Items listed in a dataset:
★ ★ ★ ★ ★ ★ ★

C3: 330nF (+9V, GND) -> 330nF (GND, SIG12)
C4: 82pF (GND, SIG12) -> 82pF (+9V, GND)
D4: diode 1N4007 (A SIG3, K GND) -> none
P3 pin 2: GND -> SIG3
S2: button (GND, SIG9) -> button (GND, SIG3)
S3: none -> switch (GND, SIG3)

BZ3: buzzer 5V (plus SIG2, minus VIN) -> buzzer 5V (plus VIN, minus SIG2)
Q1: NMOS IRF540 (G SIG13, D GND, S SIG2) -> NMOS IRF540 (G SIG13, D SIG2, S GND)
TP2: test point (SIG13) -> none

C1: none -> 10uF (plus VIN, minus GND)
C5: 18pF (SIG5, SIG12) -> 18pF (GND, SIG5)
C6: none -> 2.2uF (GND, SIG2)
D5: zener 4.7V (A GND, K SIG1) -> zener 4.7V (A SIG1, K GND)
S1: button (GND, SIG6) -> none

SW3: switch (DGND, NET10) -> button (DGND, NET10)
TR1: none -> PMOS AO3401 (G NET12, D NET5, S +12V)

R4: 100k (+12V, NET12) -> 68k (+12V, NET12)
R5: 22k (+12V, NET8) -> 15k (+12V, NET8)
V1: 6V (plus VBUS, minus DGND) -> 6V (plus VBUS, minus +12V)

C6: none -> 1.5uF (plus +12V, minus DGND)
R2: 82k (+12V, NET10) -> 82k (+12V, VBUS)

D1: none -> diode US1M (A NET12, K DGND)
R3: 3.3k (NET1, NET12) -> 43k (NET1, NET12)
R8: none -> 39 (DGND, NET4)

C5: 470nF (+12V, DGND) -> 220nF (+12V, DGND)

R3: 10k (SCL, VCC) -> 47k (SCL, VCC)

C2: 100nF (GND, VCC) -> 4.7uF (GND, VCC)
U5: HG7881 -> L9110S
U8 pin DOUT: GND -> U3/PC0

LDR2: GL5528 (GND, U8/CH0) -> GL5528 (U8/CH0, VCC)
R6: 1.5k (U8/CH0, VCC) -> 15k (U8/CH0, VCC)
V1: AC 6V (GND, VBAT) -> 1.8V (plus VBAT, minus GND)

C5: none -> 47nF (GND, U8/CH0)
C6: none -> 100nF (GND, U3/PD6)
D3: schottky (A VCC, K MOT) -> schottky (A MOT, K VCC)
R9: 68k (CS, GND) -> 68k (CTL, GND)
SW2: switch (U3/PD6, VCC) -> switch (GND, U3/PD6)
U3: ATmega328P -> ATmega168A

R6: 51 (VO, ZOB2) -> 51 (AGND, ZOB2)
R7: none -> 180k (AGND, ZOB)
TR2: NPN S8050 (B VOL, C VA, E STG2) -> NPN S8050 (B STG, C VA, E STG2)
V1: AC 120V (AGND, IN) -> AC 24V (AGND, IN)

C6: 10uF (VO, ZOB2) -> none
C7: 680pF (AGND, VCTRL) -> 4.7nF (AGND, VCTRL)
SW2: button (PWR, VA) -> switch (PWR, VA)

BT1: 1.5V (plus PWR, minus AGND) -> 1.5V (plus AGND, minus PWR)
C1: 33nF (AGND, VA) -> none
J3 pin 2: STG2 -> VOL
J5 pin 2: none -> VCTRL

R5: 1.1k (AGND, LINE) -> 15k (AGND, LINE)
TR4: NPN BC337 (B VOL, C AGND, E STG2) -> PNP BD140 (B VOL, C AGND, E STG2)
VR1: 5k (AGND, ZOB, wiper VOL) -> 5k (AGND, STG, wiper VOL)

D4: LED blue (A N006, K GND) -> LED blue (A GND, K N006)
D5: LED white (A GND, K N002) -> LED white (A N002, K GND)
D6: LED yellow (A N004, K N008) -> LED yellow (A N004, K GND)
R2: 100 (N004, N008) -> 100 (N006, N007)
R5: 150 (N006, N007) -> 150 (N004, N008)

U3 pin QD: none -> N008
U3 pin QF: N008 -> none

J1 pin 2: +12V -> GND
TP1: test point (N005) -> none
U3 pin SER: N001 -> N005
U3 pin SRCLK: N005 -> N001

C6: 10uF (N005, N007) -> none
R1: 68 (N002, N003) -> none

★ ★ ★ ★ ★ ★ ★

PROBLEM TO SOLVE »
Check each line of the entries above, and show every one holding the word "DGND".

OUTPUT BELOW »
SW3: switch (DGND, NET10) -> button (DGND, NET10)
V1: 6V (plus VBUS, minus DGND) -> 6V (plus VBUS, minus +12V)
C6: none -> 1.5uF (plus +12V, minus DGND)
D1: none -> diode US1M (A NET12, K DGND)
R8: none -> 39 (DGND, NET4)
C5: 470nF (+12V, DGND) -> 220nF (+12V, DGND)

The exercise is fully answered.